── RECORDS SHOWN
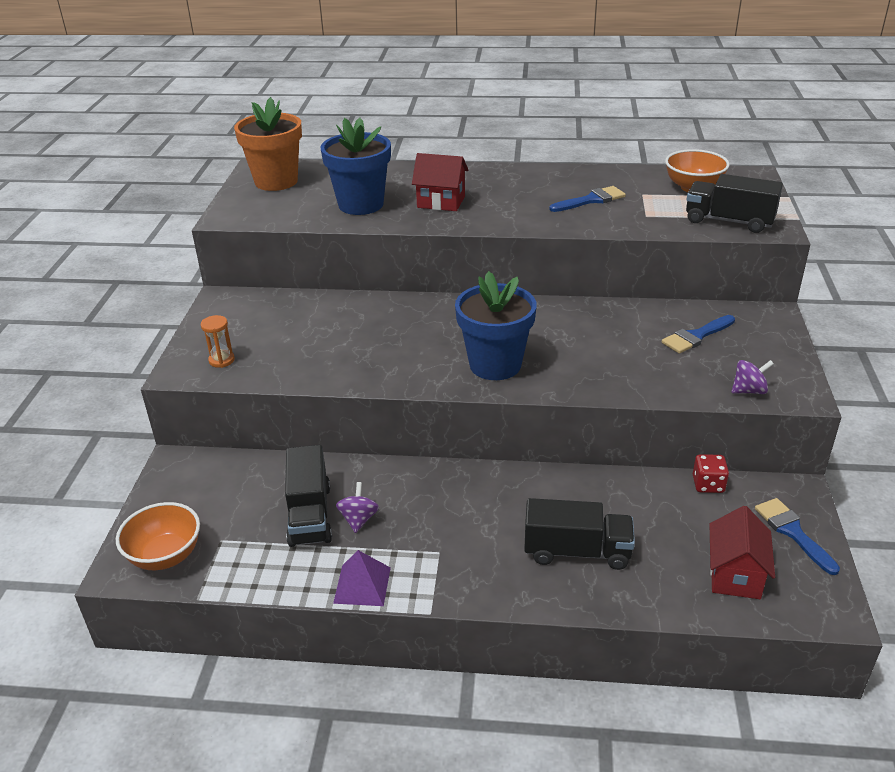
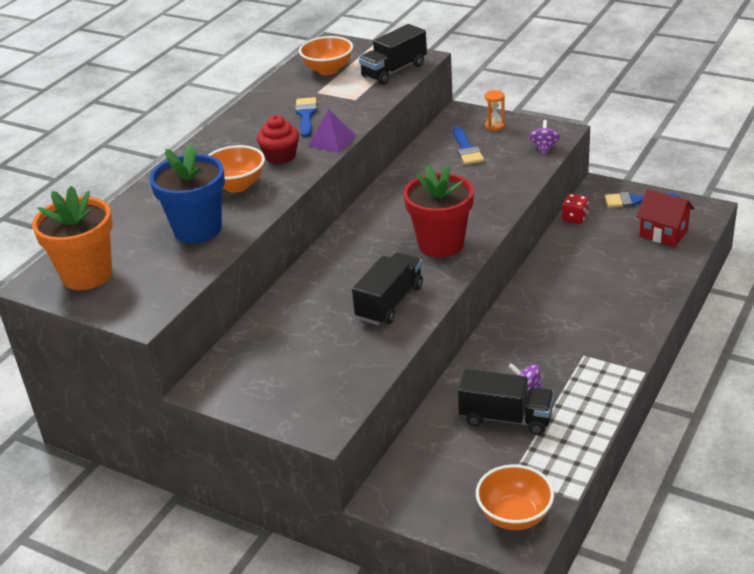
camera: 65 degrees left, 0 degrees up
(221, 360) = (323, 398): orange hourglass -> orange hourglass (494, 126)
(362, 585) = (602, 401): purple pyramid -> purple pyramid (332, 141)
(441, 202) = (237, 185): red house -> orange bowl
(495, 365) = (441, 244): blue flower pot -> red flower pot
(505, 208) = (280, 156): none -> red cupcake
(577, 551) = (613, 290): black truck -> black truck (390, 303)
────
▶ [AIM OF THE EXERCISE]
Set down only the lines from the line with "(221, 360) = (323, 398): orange" through the last line of the data above, keeping both the first and the last.

▶ [RESPONSE BELOW]
(221, 360) = (323, 398): orange hourglass -> orange hourglass (494, 126)
(362, 585) = (602, 401): purple pyramid -> purple pyramid (332, 141)
(441, 202) = (237, 185): red house -> orange bowl
(495, 365) = (441, 244): blue flower pot -> red flower pot
(505, 208) = (280, 156): none -> red cupcake
(577, 551) = (613, 290): black truck -> black truck (390, 303)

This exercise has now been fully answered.